— Object correspondence data —
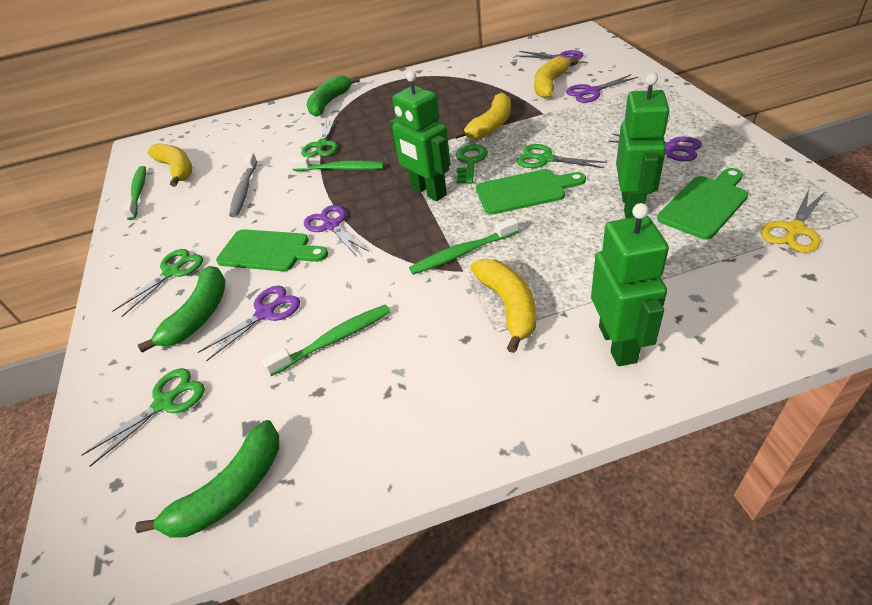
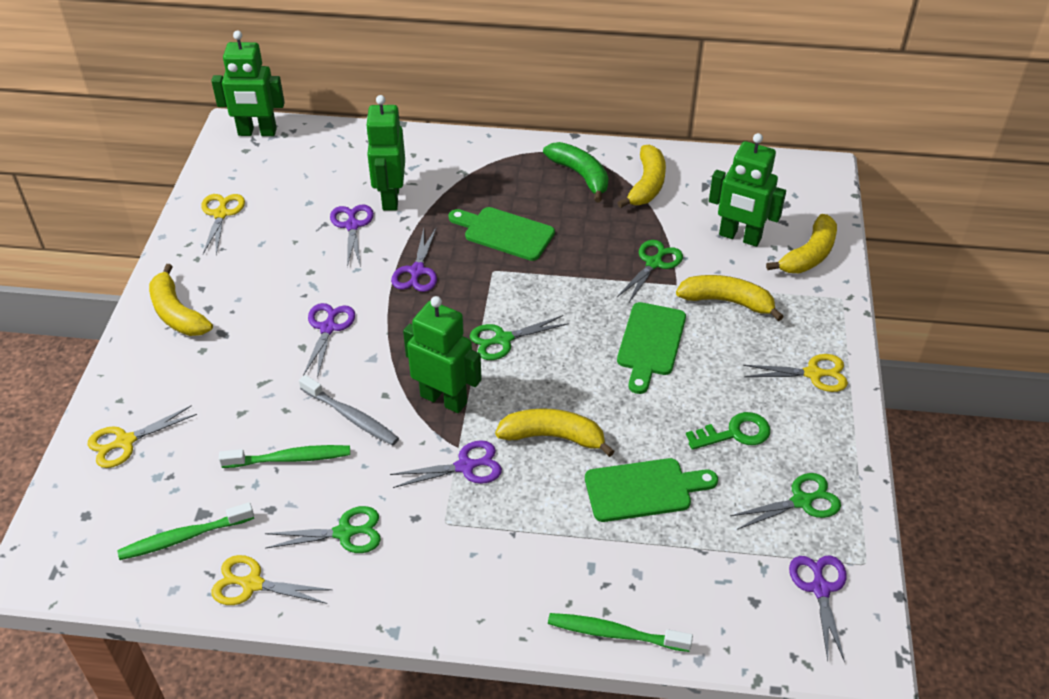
green banana: 3 -> 1
green robot: 3 -> 4
green toothbrush: 4 -> 3
yellow banana: 4 -> 5
yellow scissors: 1 -> 4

— Task instructions —
Return all of the records above exactly as written. Omit each picture.

— Result of the task —
green banana: 3 -> 1
green robot: 3 -> 4
green toothbrush: 4 -> 3
yellow banana: 4 -> 5
yellow scissors: 1 -> 4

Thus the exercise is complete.